YOUR GOAL: One exact copy of the listing, minus the images, is the required answer.
Content starts
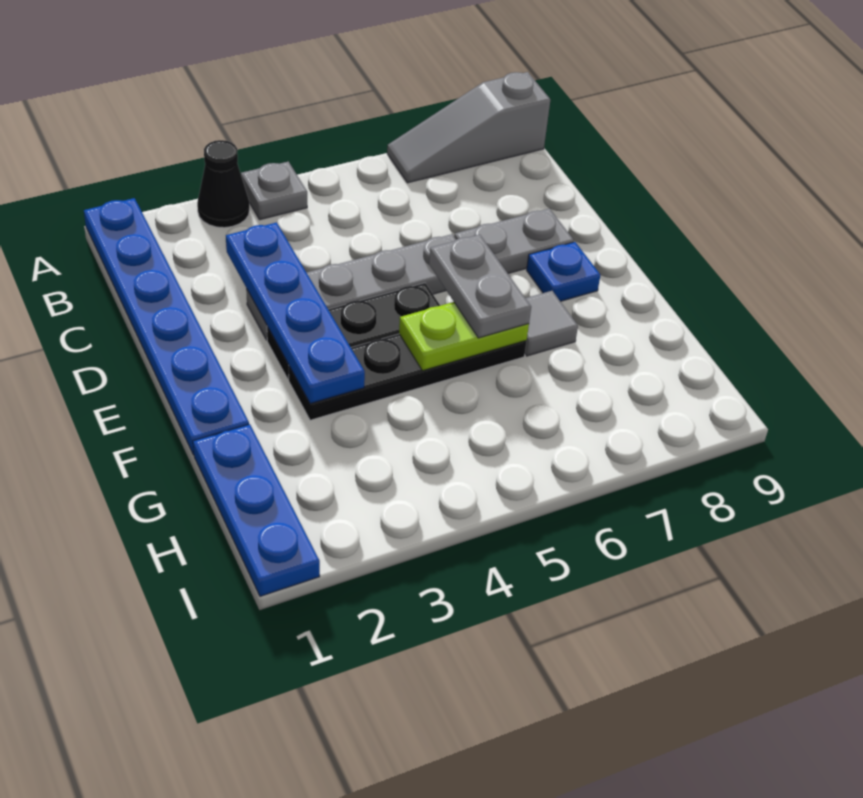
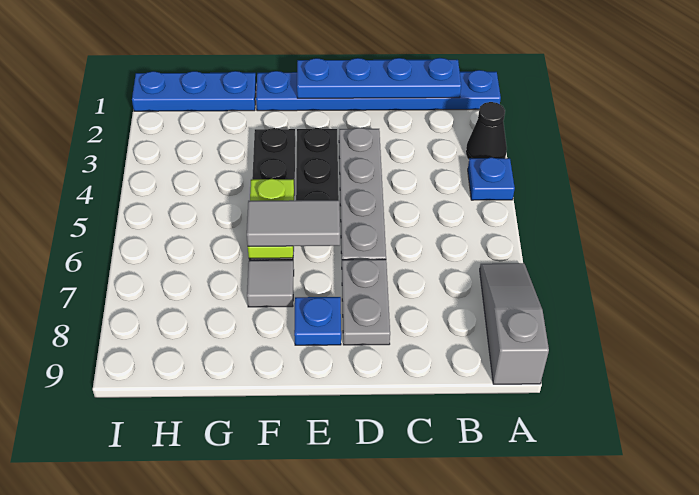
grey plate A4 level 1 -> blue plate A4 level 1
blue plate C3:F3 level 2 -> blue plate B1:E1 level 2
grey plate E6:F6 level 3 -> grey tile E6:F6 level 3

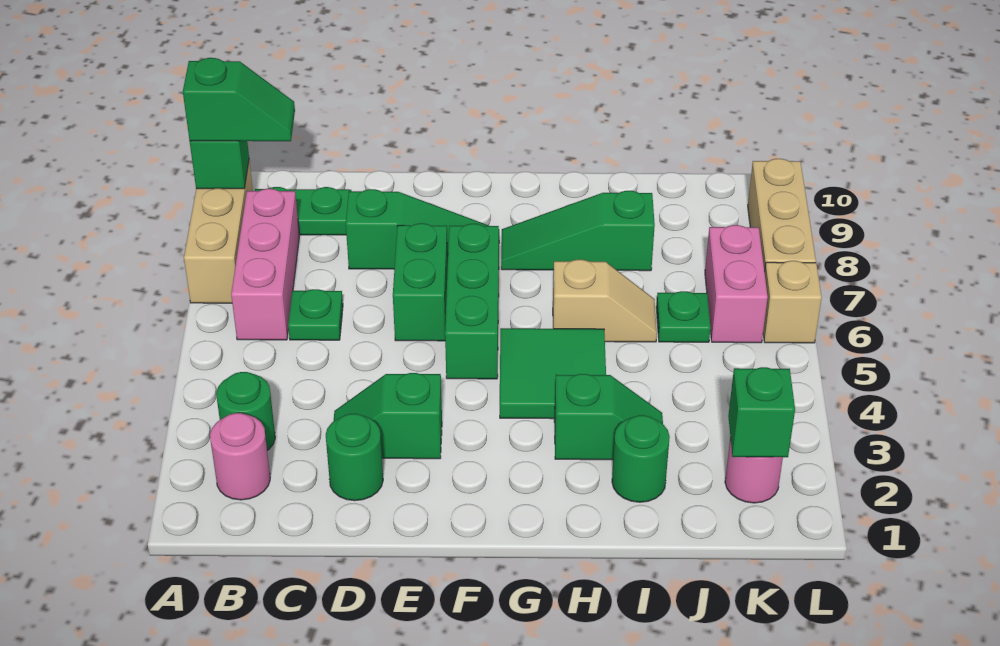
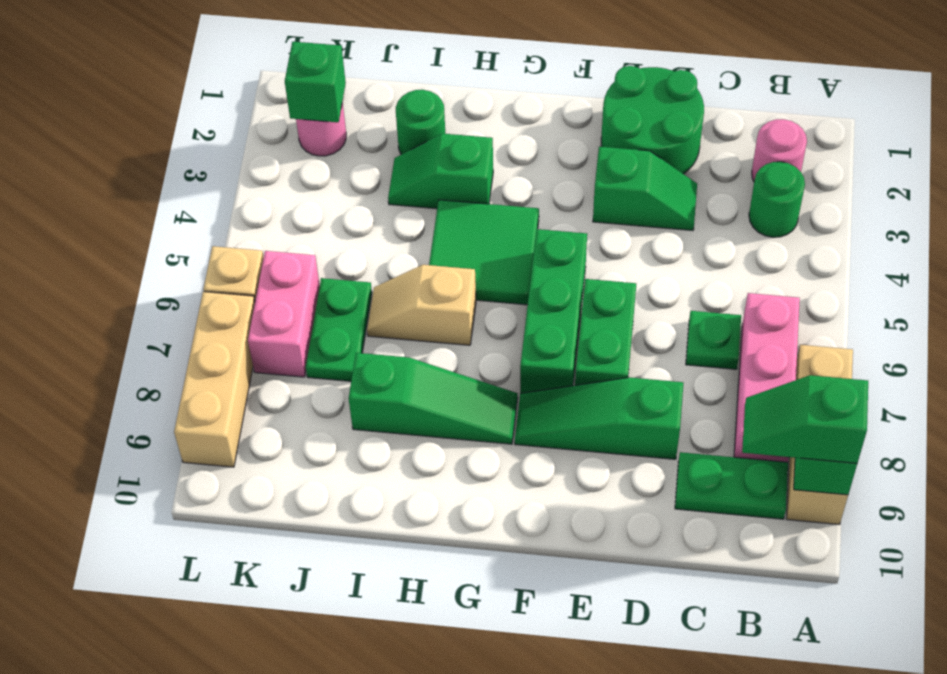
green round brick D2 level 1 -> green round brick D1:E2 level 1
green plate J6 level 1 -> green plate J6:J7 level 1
Content ends
WRITTEN SOLUTION:
grey plate A4 level 1 -> blue plate A4 level 1
blue plate C3:F3 level 2 -> blue plate B1:E1 level 2
grey plate E6:F6 level 3 -> grey tile E6:F6 level 3

green round brick D2 level 1 -> green round brick D1:E2 level 1
green plate J6 level 1 -> green plate J6:J7 level 1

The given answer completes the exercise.